WORK INSTRUCTIONS = The response should be an exact transcription of the data below, free of images.

DATA FOR THIS EXERCISE =
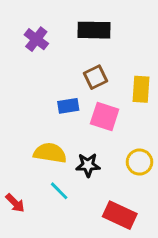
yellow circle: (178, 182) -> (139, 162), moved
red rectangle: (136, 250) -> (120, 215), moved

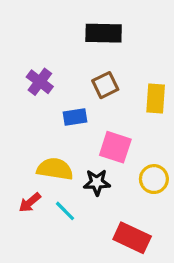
purple cross: (36, 39) -> (40, 82), moved
pink square: (105, 116) -> (115, 147), moved
red arrow: (15, 203) -> (30, 203), moved, turned 95

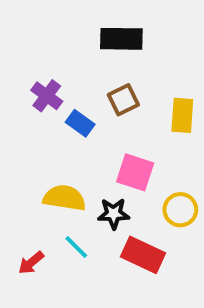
blue rectangle: (75, 117) -> (80, 123), moved, turned 45
red arrow: (30, 203) -> (31, 263), moved
red rectangle: (132, 238) -> (143, 255), moved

YOUR RESPONSE =
yellow circle: (178, 182) -> (139, 162), moved
red rectangle: (136, 250) -> (120, 215), moved

purple cross: (36, 39) -> (40, 82), moved
pink square: (105, 116) -> (115, 147), moved
red arrow: (15, 203) -> (30, 203), moved, turned 95

blue rectangle: (75, 117) -> (80, 123), moved, turned 45
red arrow: (30, 203) -> (31, 263), moved
red rectangle: (132, 238) -> (143, 255), moved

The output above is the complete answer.